:: DATA SHOWN ::

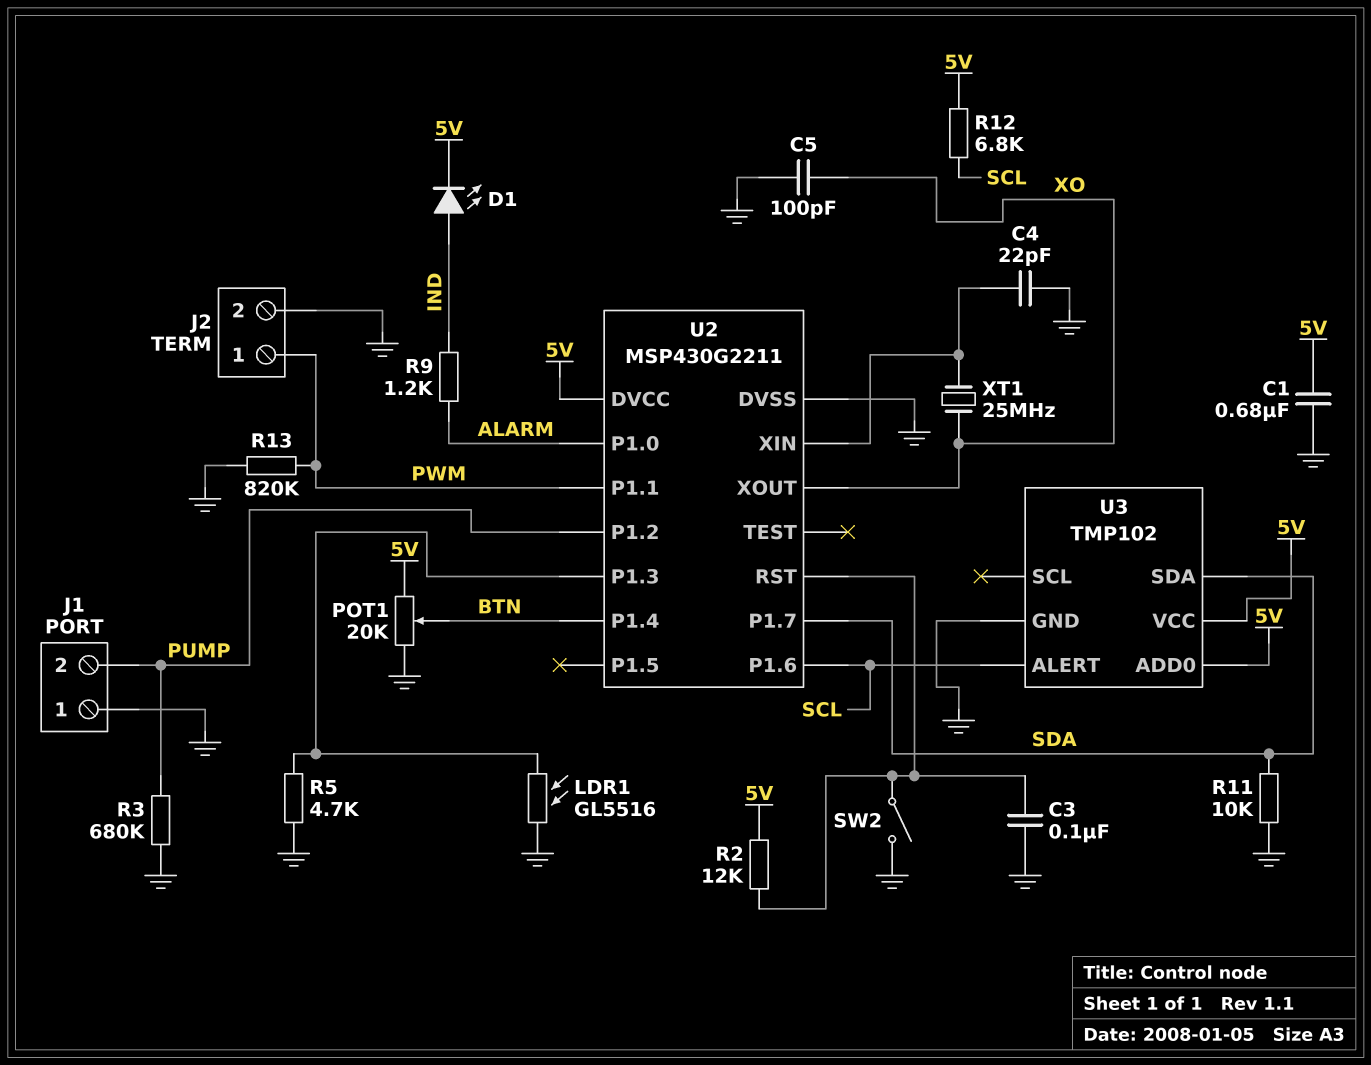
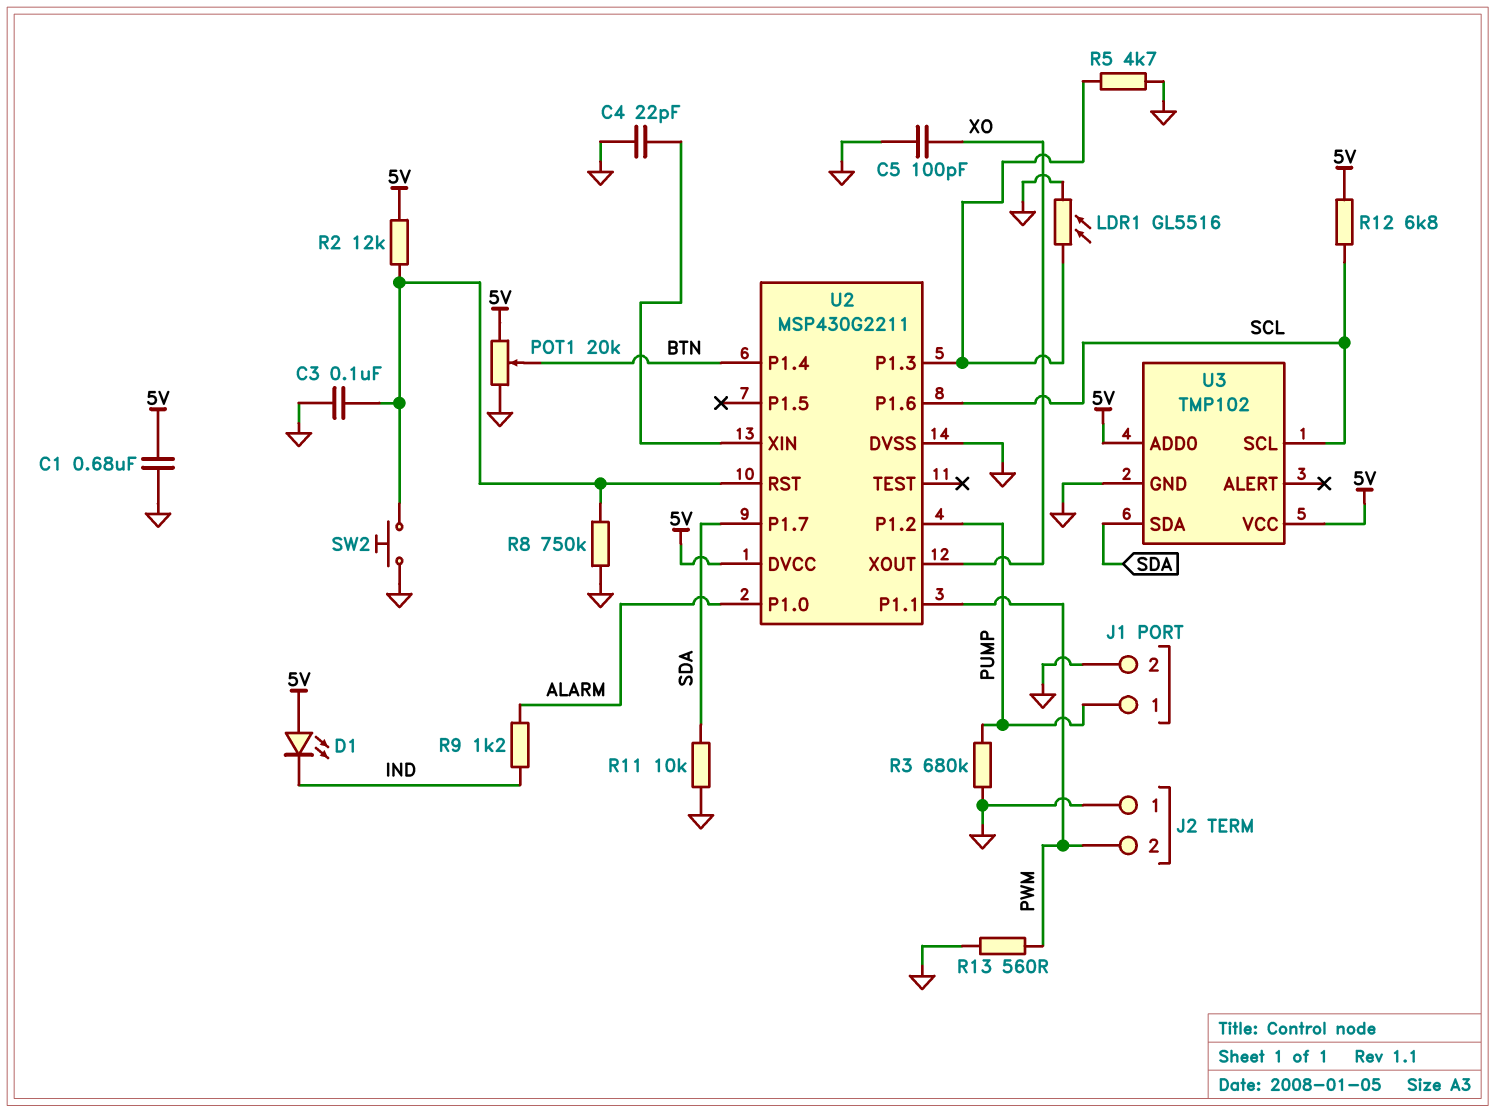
D1: LED (A IND, K 5V) -> LED (A 5V, K IND)
J1 pin 1: GND -> PUMP
J1 pin 2: PUMP -> GND
J2 pin 1: PWM -> GND
J2 pin 2: GND -> PWM
R8: none -> 750k (GND, U2/RST)
R13: 820k (GND, PWM) -> 560 (GND, PWM)
SW2: switch (GND, U2/RST) -> button (GND, U2/RST)
U3 pin ALERT: SCL -> none
U3 pin SCL: none -> SCL
XT1: 25MHz (U2/XIN, XO) -> none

:::

Whenever a line of the data holds the string "none", pick that line out.

__WRITTEN ANSWER__
R8: none -> 750k (GND, U2/RST)
U3 pin ALERT: SCL -> none
U3 pin SCL: none -> SCL
XT1: 25MHz (U2/XIN, XO) -> none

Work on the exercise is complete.